**Assigned task**:
The material below holds pictures; leave them out, and copy exactly, and only, the lines from the one with "SONAR3 pin TRIG: D6 -> D2" through the last.

**Material to process**:
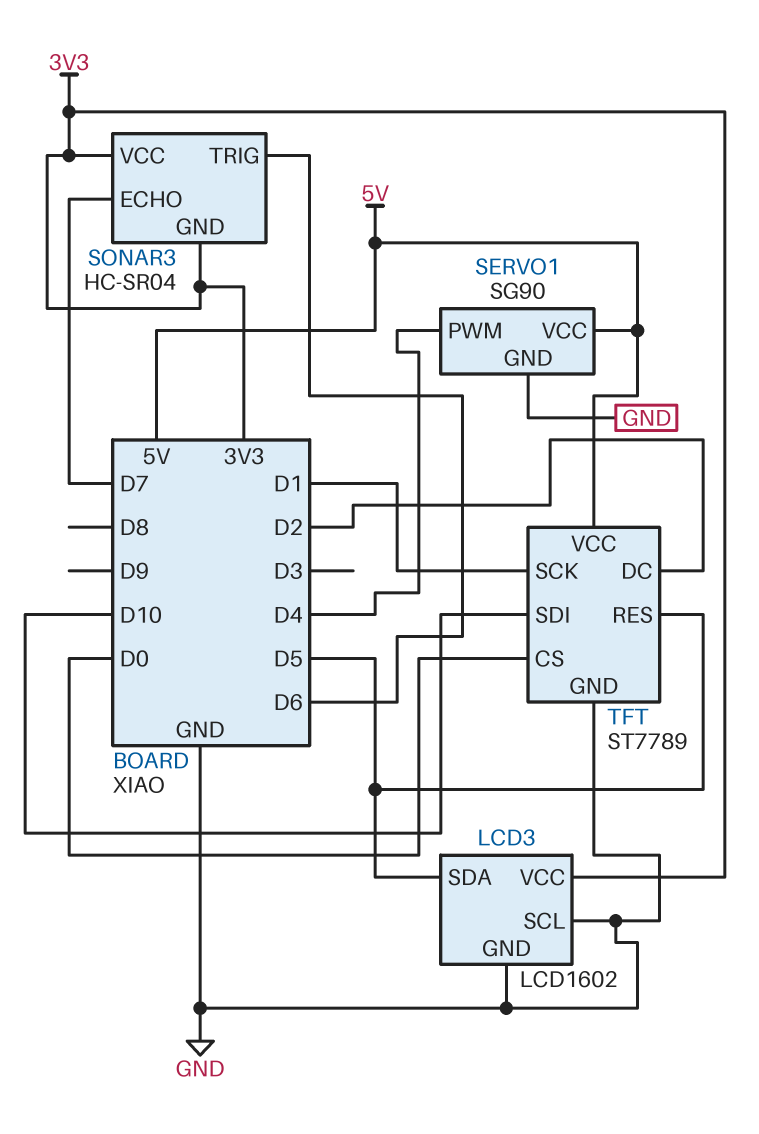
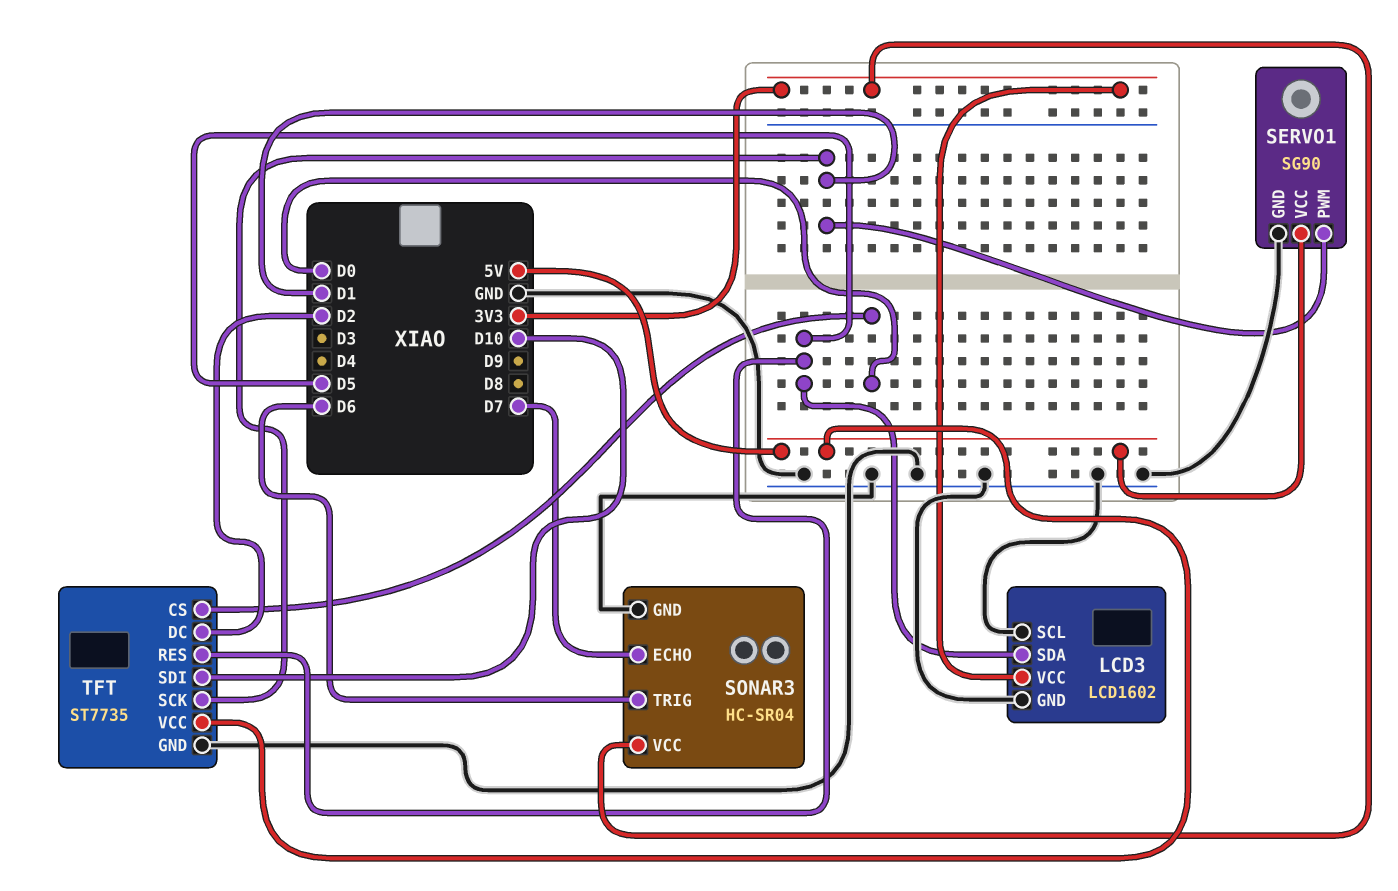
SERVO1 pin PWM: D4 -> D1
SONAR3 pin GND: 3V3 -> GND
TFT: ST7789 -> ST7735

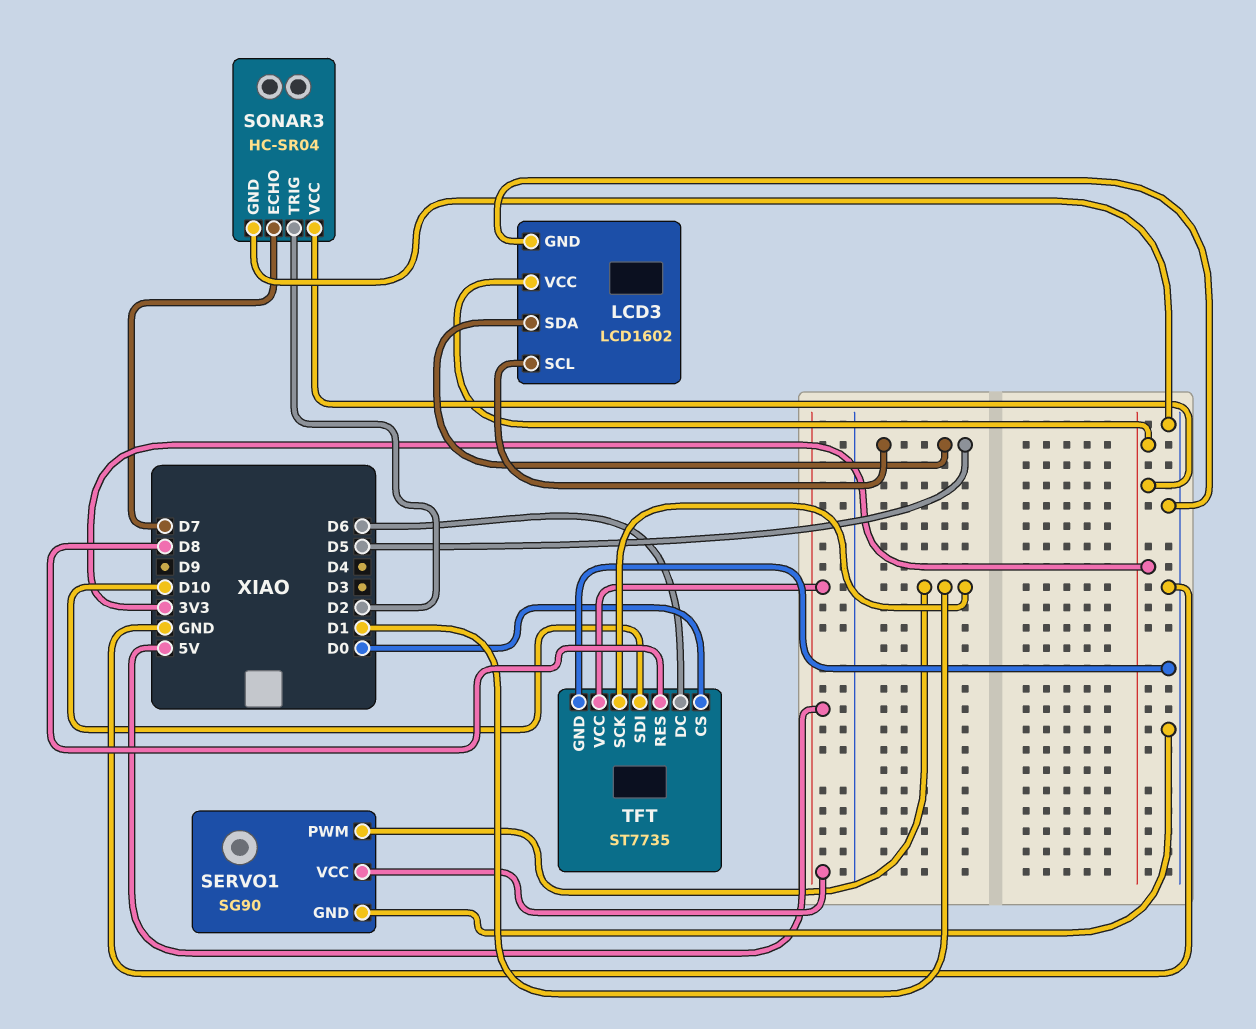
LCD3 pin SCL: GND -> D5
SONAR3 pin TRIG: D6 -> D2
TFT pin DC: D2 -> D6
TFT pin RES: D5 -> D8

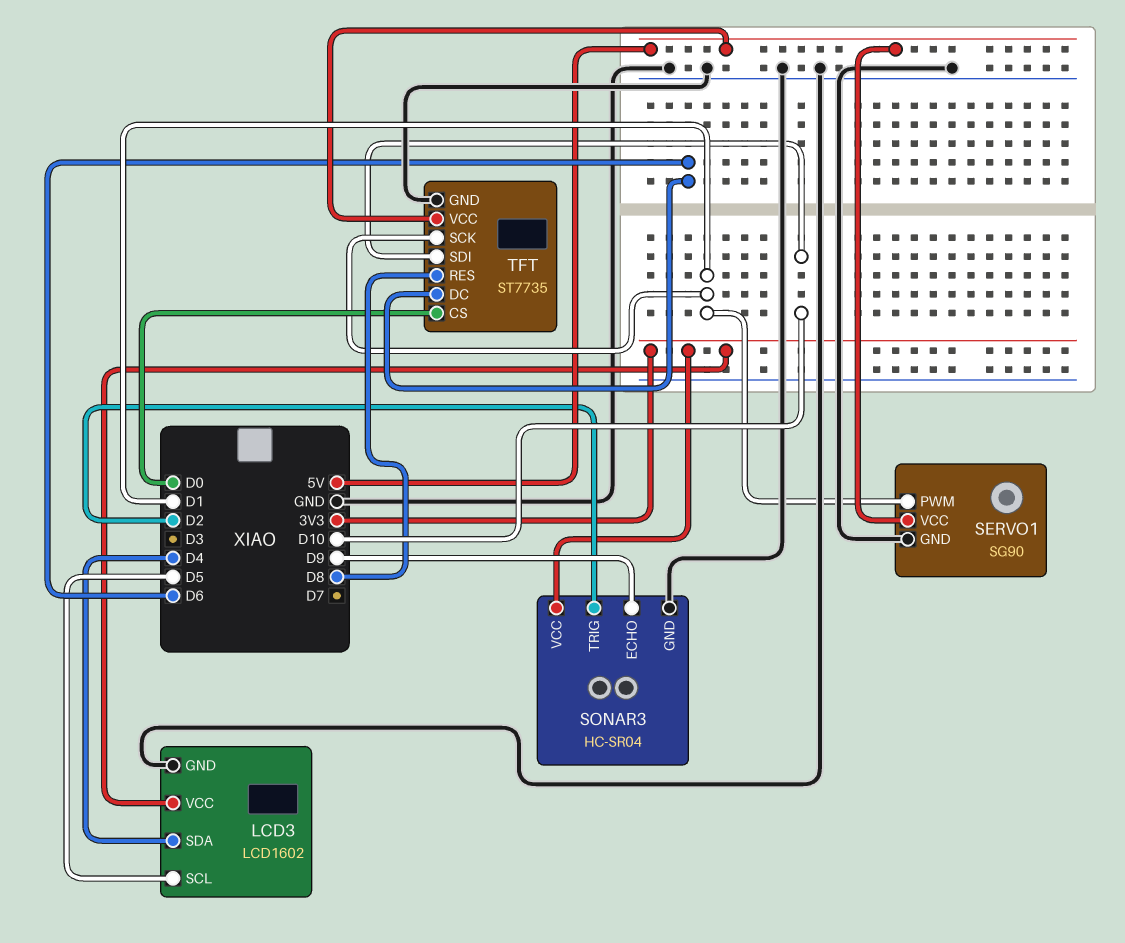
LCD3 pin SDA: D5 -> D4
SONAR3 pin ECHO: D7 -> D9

**Your solution**:
SONAR3 pin TRIG: D6 -> D2
TFT pin DC: D2 -> D6
TFT pin RES: D5 -> D8

LCD3 pin SDA: D5 -> D4
SONAR3 pin ECHO: D7 -> D9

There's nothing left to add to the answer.